___ DATA SEGMENT ___

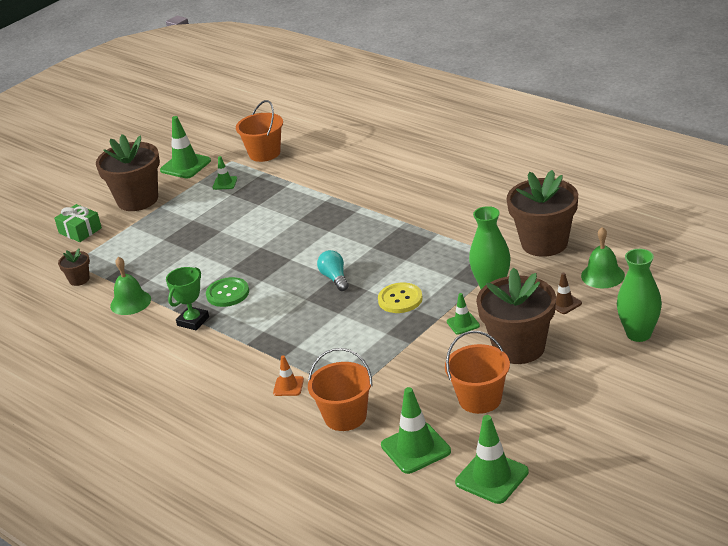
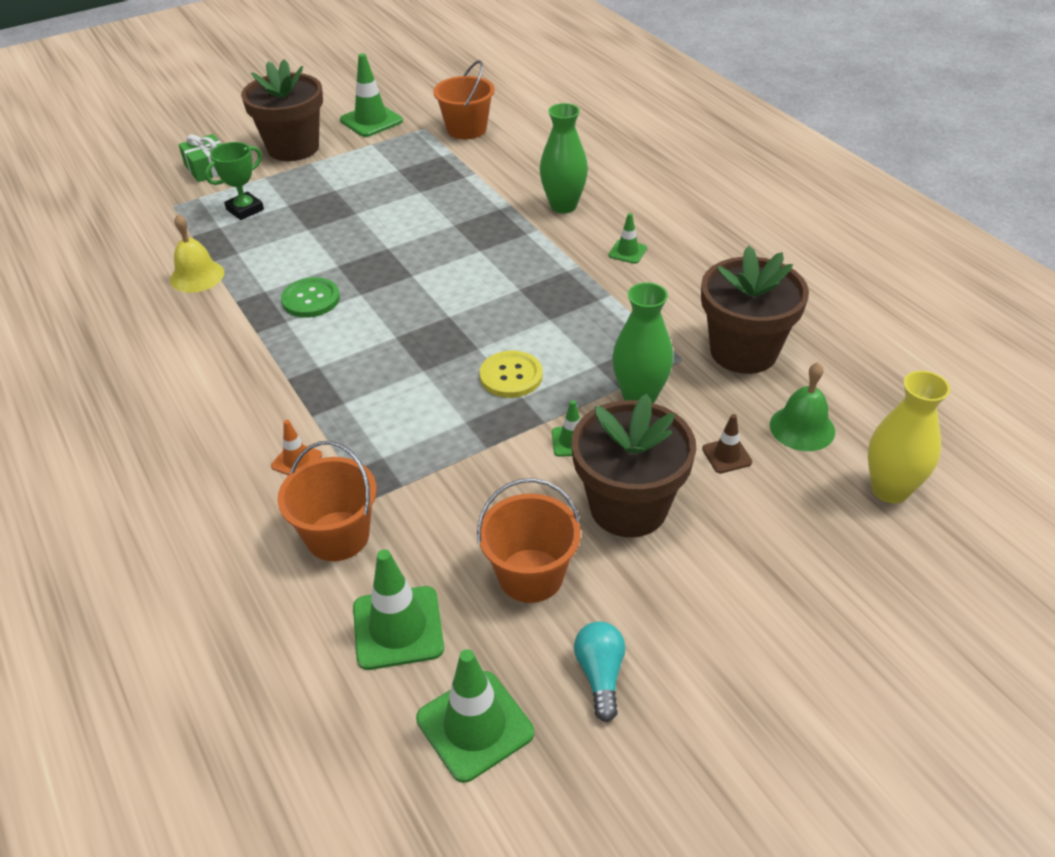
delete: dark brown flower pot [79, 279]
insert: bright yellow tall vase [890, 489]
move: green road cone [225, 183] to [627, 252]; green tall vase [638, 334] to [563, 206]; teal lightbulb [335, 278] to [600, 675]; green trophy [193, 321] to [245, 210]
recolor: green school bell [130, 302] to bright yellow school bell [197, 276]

___

PROMPT.
Apart from the images, print all the material above exactly as given.

TASK SOLUTION.
delete: dark brown flower pot [79, 279]
insert: bright yellow tall vase [890, 489]
move: green road cone [225, 183] to [627, 252]; green tall vase [638, 334] to [563, 206]; teal lightbulb [335, 278] to [600, 675]; green trophy [193, 321] to [245, 210]
recolor: green school bell [130, 302] to bright yellow school bell [197, 276]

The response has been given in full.